Description of the task
Among the entries below, find each line holding "toothbrush" and return it.
The data section start
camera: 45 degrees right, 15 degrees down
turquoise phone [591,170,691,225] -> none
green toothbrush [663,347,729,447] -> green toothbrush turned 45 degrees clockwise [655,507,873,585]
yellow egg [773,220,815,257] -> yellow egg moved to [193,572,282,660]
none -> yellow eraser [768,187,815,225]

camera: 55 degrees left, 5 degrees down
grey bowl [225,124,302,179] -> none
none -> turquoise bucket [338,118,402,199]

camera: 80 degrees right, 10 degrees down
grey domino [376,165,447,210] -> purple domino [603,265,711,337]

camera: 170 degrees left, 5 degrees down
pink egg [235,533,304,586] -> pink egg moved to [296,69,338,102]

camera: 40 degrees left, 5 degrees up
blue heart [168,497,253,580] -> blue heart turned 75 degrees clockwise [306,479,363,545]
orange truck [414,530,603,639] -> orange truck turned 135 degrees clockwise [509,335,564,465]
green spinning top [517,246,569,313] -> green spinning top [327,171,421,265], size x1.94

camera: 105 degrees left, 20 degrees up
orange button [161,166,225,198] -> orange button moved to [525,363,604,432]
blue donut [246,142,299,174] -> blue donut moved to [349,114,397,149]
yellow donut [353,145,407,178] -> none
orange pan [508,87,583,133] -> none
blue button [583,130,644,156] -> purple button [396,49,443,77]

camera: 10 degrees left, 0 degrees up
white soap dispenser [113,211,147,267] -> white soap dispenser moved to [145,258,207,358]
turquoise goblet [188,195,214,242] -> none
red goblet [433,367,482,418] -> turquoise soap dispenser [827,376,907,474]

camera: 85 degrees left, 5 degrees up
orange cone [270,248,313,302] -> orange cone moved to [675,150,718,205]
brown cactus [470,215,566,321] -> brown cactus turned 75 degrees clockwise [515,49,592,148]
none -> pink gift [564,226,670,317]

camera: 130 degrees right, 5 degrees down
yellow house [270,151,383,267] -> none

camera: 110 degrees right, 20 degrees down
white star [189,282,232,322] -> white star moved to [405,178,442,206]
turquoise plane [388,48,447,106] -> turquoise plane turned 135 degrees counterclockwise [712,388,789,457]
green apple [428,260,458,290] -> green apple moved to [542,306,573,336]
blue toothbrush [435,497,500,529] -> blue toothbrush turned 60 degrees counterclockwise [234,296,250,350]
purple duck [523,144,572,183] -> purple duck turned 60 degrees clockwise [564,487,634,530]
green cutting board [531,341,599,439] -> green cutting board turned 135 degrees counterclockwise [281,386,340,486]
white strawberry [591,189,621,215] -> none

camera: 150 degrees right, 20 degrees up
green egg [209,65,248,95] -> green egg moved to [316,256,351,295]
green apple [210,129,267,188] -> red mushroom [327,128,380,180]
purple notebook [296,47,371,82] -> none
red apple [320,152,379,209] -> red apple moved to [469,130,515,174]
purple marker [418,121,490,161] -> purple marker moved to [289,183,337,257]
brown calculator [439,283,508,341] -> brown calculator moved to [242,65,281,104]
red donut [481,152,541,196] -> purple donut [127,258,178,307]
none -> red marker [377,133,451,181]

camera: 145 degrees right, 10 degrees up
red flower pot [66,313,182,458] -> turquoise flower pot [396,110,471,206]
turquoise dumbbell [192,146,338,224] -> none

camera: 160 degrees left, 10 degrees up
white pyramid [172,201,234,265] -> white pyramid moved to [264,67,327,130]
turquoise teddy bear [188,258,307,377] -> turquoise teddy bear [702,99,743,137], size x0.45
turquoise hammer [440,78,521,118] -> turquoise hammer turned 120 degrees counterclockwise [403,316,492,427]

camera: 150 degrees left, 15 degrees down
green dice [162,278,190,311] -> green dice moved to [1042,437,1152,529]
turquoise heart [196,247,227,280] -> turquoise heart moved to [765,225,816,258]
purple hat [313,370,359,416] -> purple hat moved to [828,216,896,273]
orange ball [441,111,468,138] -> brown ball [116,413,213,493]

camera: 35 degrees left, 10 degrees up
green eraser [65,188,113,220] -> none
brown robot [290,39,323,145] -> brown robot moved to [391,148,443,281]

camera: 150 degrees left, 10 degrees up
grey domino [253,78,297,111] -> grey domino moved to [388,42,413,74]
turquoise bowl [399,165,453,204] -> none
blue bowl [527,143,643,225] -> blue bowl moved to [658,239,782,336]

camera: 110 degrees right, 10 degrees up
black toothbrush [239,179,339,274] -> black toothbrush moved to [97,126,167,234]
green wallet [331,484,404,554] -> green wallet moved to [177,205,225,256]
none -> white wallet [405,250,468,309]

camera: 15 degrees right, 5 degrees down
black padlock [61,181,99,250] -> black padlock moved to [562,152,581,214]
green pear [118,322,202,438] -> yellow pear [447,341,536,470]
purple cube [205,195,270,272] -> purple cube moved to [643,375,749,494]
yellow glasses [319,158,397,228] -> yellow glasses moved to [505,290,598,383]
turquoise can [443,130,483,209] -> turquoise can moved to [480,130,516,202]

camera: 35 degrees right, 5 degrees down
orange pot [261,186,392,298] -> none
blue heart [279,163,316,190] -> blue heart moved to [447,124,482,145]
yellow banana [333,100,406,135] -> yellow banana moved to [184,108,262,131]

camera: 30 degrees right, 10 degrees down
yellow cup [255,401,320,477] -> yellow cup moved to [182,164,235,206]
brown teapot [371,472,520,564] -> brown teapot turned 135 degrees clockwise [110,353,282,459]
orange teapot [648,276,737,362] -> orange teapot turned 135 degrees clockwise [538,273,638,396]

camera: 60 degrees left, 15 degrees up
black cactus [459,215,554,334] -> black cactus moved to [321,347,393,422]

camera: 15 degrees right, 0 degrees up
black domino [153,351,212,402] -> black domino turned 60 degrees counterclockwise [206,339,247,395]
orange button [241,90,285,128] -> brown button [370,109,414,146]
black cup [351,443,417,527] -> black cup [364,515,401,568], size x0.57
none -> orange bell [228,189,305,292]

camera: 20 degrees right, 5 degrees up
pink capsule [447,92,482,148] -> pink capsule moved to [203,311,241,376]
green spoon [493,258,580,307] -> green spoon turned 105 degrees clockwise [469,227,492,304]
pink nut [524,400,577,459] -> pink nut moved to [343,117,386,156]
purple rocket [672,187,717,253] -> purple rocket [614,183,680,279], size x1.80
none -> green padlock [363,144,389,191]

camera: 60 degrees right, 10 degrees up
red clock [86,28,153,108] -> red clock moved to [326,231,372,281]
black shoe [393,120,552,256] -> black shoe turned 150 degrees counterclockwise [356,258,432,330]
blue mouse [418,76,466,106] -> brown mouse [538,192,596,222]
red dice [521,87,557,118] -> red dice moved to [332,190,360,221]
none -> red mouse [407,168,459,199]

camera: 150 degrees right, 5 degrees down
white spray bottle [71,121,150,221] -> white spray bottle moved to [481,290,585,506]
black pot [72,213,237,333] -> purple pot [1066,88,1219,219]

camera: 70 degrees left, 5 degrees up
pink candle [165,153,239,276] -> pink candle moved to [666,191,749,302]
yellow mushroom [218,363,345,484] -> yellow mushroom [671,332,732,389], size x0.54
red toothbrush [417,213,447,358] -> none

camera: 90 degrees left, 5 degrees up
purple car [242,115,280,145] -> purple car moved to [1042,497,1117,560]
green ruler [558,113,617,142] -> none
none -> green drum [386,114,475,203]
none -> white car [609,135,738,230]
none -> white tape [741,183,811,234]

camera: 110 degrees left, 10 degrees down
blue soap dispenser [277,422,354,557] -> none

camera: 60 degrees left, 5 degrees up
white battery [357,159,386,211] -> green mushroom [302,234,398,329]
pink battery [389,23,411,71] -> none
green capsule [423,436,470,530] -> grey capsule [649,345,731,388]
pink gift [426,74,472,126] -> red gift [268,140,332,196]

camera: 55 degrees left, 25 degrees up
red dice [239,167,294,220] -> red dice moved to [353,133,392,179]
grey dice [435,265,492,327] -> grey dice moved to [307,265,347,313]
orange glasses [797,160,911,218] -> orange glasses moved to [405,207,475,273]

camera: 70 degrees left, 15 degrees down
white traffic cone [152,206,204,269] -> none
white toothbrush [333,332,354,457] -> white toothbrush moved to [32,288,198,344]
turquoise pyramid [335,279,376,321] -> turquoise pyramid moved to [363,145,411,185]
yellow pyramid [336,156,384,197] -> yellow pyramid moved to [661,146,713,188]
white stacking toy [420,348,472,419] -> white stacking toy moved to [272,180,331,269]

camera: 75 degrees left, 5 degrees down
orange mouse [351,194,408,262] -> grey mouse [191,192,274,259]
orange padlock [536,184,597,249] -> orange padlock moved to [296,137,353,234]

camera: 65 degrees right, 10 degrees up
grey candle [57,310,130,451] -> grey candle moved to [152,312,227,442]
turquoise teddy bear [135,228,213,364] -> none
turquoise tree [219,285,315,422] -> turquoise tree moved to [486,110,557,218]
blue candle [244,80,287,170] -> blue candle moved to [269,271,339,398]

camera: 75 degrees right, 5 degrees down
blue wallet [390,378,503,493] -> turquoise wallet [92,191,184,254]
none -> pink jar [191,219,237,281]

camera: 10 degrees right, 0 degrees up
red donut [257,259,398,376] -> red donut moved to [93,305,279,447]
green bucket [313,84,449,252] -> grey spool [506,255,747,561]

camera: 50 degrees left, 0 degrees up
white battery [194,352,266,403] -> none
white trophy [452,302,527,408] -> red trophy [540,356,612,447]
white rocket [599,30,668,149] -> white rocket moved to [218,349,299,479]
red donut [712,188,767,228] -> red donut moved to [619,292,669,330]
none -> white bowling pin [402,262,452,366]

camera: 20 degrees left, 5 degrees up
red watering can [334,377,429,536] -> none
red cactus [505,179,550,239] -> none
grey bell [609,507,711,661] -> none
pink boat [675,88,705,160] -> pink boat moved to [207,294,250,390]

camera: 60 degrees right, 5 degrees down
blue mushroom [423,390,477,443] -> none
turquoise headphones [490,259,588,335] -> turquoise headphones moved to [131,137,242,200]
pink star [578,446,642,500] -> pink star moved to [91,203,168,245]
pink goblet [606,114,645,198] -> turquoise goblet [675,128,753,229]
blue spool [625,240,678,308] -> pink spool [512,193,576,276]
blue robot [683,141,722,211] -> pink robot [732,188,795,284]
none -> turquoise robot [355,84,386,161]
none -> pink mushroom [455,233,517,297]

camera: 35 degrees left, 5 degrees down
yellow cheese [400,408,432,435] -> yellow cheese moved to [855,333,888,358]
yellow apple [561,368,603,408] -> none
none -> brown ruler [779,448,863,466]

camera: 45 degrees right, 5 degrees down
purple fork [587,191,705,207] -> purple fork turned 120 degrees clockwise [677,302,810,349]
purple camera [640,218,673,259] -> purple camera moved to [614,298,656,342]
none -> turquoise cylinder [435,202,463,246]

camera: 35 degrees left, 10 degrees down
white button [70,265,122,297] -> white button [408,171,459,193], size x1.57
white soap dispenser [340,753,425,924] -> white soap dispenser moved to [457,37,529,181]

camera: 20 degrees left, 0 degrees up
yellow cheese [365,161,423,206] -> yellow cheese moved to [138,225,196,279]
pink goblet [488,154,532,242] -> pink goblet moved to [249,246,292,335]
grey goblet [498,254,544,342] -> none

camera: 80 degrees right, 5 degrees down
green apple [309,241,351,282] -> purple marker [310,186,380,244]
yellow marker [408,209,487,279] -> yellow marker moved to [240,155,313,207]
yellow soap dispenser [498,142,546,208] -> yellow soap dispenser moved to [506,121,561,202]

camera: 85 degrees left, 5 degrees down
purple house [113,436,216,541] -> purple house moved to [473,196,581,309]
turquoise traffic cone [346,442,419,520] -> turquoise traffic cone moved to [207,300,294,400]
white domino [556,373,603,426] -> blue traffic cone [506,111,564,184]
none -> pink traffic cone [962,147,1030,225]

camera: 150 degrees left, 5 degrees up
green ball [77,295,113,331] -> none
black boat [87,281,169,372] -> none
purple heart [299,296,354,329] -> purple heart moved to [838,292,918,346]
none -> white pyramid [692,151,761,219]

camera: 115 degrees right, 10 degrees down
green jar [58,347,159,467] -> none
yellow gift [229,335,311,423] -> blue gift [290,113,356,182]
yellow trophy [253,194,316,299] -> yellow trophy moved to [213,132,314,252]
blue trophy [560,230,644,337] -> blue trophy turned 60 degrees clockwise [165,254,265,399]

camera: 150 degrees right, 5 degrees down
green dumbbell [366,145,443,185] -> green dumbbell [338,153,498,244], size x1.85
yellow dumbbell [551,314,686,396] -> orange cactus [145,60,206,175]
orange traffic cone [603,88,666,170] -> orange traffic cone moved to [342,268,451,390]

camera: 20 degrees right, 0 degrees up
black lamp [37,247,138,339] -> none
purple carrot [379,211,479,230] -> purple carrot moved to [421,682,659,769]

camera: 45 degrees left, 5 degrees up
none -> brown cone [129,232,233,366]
The data section end
The answer
green toothbrush [663,347,729,447] -> green toothbrush turned 45 degrees clockwise [655,507,873,585]
blue toothbrush [435,497,500,529] -> blue toothbrush turned 60 degrees counterclockwise [234,296,250,350]
black toothbrush [239,179,339,274] -> black toothbrush moved to [97,126,167,234]
red toothbrush [417,213,447,358] -> none
white toothbrush [333,332,354,457] -> white toothbrush moved to [32,288,198,344]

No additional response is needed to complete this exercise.